== Required task ==
Could you rewrite the listing below with "February" changed to "March" and every other word kept as it is, leaving the pictures out of your answer?

::::::::

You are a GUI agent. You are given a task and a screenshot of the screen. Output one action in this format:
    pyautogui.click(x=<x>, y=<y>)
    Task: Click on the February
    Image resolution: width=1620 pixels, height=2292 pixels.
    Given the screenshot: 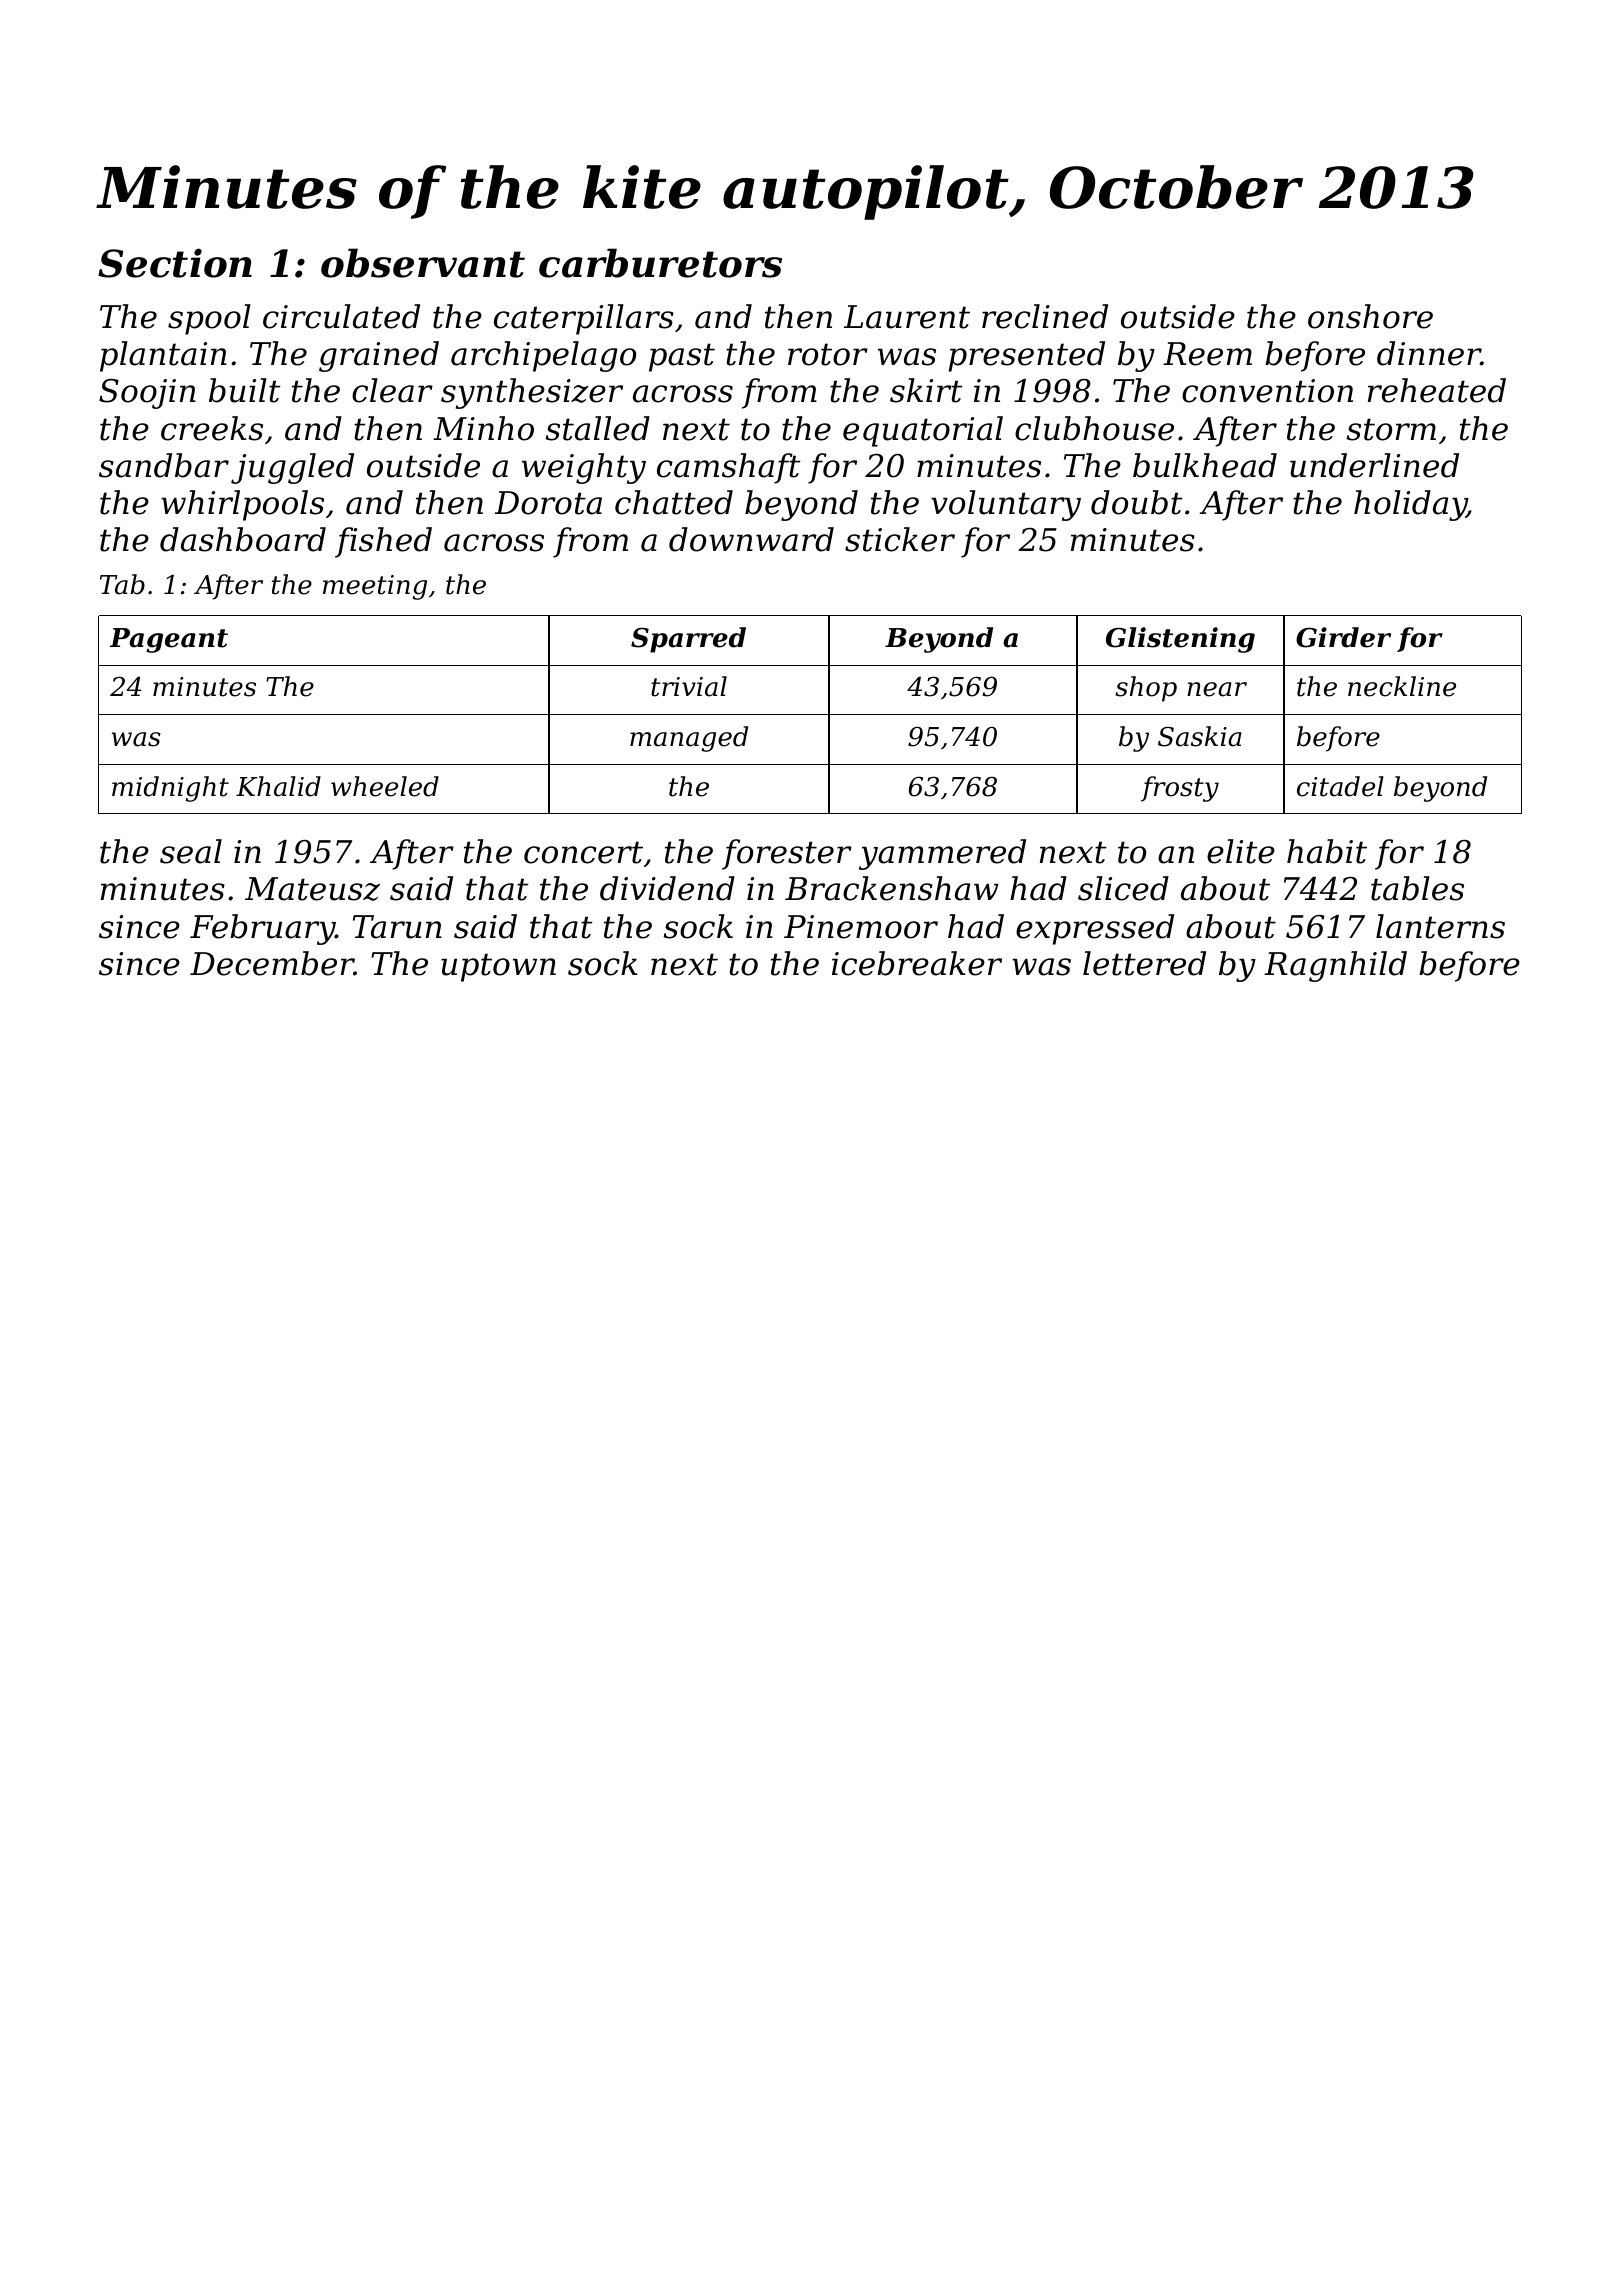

::::::::

== The result ==
You are a GUI agent. You are given a task and a screenshot of the screen. Output one action in this format:
    pyautogui.click(x=<x>, y=<y>)
    Task: Click on the March
    Image resolution: width=1620 pixels, height=2292 pixels.
    Given the screenshot: 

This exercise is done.